--- Problem to solve ---
The expected response is a copy of every line in the entries below that includes the word "bear".

[Stored dataset items]
Content starts

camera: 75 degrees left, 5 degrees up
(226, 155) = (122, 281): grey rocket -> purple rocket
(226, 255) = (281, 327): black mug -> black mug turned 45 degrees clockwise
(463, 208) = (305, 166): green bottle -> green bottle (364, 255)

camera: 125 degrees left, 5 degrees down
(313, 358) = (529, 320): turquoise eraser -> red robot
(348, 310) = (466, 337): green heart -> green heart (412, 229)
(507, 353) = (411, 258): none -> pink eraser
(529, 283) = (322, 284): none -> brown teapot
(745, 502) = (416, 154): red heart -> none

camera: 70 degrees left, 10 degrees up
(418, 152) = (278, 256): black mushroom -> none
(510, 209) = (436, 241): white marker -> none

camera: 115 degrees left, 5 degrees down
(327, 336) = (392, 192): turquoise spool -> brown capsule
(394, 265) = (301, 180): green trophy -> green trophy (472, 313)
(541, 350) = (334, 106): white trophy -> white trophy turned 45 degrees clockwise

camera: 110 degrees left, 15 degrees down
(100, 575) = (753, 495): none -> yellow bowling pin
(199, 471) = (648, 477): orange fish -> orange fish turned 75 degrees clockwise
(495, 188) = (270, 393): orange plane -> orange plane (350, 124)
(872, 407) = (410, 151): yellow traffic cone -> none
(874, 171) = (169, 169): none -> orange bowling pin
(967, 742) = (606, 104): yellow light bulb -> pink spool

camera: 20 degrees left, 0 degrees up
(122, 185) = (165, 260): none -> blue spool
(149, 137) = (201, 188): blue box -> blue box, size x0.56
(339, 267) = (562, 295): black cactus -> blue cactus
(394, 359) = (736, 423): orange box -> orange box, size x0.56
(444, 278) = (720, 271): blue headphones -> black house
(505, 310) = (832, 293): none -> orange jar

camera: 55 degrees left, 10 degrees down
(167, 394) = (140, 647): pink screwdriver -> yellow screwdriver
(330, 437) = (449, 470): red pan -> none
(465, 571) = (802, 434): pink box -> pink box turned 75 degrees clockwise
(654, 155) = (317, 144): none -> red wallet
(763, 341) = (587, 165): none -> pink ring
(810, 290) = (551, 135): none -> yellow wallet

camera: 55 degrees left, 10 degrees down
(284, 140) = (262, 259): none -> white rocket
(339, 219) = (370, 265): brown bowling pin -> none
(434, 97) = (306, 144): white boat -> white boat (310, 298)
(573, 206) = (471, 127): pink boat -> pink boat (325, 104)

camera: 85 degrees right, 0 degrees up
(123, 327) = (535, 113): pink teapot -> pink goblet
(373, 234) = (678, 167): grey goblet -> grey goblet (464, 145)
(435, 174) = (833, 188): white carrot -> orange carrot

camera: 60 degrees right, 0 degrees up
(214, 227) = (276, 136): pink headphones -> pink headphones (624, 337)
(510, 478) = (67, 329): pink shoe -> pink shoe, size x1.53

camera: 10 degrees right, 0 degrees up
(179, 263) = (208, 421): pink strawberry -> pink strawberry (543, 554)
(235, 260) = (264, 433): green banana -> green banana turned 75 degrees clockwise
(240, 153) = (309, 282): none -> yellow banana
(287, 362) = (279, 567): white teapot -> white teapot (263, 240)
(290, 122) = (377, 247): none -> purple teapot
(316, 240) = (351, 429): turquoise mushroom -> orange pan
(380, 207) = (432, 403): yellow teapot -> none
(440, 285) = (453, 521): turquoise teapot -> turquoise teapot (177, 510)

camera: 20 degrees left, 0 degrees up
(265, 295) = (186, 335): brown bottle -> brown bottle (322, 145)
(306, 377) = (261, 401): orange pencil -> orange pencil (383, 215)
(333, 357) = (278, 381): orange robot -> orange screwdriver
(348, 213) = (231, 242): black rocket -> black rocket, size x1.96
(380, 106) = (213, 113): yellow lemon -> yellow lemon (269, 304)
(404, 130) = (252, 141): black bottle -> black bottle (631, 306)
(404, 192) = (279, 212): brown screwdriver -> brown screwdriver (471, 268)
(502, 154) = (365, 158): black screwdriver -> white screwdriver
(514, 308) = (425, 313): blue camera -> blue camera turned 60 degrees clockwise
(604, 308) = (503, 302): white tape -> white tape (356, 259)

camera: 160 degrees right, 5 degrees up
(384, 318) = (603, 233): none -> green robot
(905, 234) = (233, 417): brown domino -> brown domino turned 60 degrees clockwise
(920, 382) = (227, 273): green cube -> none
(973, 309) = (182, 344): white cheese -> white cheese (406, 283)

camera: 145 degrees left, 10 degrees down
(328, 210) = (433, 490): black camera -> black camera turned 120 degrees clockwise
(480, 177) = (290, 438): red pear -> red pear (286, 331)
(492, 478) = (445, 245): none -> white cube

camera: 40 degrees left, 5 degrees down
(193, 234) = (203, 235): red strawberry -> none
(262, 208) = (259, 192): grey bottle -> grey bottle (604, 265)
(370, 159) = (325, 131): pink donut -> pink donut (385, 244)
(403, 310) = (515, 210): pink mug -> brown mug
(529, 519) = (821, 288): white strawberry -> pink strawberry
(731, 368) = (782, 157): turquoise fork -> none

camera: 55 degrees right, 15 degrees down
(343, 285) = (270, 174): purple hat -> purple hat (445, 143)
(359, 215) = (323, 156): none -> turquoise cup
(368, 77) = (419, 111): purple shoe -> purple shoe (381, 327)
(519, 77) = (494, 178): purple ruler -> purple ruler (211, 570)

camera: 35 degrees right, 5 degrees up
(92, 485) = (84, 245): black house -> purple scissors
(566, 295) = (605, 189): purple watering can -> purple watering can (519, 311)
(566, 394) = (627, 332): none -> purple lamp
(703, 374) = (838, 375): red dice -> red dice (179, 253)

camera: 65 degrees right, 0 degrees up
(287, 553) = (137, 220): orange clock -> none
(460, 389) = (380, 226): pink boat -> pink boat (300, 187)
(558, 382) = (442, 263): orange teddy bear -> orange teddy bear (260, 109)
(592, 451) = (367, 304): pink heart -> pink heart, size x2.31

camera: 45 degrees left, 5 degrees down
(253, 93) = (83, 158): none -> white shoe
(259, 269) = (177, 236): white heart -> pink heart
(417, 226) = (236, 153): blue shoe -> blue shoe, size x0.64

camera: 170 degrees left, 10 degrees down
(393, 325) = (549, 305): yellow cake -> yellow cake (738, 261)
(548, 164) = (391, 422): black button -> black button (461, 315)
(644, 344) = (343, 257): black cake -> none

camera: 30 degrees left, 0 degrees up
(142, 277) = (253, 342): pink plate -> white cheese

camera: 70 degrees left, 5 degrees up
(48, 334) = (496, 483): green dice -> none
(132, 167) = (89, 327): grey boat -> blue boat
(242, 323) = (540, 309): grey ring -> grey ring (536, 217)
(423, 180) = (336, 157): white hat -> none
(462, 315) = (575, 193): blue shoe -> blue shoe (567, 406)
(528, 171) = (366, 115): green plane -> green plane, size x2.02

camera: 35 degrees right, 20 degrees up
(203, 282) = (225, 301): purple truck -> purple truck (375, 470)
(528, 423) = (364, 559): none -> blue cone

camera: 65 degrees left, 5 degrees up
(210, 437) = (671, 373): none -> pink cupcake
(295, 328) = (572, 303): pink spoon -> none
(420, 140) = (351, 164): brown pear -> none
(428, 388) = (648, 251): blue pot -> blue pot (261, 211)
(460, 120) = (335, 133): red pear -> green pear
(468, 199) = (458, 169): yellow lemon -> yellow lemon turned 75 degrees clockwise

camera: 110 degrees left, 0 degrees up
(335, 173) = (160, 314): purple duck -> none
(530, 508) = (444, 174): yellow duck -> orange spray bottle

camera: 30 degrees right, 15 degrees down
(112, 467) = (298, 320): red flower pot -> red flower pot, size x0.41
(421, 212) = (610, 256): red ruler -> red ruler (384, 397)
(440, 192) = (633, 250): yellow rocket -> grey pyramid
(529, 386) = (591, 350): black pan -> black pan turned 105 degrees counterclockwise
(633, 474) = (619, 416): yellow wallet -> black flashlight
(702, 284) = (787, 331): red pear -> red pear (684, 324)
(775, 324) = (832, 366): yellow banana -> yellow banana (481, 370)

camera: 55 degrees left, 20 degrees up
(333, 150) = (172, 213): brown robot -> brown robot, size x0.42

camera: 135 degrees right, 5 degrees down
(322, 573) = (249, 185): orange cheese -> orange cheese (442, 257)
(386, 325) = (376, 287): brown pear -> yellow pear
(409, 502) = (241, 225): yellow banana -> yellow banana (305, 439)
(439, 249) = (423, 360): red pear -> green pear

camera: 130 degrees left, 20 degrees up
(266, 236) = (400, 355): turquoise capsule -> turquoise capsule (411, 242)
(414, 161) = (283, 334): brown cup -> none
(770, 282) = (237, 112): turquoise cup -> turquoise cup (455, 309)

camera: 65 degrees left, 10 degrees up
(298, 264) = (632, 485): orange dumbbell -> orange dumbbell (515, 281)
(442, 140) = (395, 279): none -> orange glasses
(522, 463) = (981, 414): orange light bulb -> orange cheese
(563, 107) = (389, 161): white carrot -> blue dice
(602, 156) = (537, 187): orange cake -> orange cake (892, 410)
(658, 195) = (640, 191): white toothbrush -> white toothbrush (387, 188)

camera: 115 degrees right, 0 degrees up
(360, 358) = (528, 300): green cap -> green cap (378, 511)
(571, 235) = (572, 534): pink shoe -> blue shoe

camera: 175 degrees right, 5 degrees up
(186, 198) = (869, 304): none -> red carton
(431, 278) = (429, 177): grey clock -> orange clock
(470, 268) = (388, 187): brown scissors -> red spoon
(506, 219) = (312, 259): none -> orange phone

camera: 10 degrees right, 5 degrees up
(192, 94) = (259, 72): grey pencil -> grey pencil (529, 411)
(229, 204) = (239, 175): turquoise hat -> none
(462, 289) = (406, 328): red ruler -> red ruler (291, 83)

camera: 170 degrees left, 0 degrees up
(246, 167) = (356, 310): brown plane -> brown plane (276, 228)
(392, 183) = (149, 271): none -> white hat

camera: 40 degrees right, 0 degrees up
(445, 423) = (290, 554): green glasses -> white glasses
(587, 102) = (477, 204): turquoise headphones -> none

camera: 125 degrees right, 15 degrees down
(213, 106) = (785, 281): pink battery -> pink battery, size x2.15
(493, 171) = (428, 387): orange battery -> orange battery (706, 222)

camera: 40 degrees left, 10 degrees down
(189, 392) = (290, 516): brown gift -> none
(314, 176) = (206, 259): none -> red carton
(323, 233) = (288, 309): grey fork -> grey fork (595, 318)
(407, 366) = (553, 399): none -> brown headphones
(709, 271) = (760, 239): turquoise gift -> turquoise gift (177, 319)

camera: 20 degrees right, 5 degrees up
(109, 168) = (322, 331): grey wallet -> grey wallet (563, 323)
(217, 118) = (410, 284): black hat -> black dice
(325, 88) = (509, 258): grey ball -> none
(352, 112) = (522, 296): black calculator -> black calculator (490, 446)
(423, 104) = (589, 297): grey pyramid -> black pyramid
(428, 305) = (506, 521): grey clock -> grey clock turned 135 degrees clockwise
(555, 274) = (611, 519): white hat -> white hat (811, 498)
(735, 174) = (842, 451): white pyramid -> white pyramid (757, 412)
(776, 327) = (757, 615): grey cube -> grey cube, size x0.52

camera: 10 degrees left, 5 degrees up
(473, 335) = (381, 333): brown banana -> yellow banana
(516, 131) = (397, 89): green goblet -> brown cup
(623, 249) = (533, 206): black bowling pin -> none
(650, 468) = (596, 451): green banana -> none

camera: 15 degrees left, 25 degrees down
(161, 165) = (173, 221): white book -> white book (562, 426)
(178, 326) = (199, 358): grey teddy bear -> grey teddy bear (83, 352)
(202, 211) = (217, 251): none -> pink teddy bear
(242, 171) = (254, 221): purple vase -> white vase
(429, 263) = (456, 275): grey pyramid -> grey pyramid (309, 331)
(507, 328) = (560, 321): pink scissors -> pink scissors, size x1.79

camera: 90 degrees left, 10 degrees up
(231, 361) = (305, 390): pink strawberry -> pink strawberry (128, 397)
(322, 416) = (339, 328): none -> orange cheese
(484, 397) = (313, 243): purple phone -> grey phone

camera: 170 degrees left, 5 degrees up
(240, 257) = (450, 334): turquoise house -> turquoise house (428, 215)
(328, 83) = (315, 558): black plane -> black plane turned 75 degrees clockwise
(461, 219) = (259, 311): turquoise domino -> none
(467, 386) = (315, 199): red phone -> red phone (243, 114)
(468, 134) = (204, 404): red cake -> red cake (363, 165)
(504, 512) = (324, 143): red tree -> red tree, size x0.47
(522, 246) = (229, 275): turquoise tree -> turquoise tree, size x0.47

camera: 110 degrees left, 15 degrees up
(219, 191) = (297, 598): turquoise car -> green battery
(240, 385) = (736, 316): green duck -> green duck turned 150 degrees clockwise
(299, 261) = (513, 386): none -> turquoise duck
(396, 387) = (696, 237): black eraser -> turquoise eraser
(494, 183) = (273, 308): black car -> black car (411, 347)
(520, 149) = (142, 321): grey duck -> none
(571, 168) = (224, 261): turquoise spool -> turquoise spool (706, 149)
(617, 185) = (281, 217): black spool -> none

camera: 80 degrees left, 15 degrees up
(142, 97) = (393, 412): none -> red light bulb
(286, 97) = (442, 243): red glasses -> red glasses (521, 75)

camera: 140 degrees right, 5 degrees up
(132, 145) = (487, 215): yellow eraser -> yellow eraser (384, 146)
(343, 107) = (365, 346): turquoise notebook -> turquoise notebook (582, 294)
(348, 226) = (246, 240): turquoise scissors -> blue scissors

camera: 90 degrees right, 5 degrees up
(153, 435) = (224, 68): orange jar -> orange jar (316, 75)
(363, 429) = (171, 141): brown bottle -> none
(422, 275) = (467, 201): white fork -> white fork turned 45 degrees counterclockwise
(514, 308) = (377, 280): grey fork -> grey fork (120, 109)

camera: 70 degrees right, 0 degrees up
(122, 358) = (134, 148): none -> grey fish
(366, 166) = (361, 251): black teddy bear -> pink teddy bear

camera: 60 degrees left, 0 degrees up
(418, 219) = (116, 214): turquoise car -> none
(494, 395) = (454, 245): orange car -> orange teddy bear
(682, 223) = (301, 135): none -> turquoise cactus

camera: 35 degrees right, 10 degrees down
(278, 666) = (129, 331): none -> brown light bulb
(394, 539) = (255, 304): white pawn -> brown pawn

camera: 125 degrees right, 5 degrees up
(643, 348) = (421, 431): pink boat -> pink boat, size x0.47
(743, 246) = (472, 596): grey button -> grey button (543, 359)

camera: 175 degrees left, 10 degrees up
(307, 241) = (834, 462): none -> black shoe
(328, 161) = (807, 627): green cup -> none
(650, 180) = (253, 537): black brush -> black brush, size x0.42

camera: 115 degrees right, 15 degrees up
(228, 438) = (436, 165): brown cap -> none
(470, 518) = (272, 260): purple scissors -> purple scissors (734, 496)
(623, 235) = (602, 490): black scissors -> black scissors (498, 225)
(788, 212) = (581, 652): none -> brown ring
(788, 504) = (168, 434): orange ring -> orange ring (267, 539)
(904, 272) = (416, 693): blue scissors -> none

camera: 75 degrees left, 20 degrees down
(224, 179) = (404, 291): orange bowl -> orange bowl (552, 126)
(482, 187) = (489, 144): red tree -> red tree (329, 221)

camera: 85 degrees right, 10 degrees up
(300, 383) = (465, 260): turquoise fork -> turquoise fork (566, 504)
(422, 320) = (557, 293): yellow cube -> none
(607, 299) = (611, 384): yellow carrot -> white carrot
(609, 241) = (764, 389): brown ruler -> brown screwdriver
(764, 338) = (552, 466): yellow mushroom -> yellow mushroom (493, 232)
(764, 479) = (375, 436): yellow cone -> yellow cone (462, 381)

Content ends

--- The completed task ---
(558, 382) = (442, 263): orange teddy bear -> orange teddy bear (260, 109)
(178, 326) = (199, 358): grey teddy bear -> grey teddy bear (83, 352)
(202, 211) = (217, 251): none -> pink teddy bear
(366, 166) = (361, 251): black teddy bear -> pink teddy bear
(494, 395) = (454, 245): orange car -> orange teddy bear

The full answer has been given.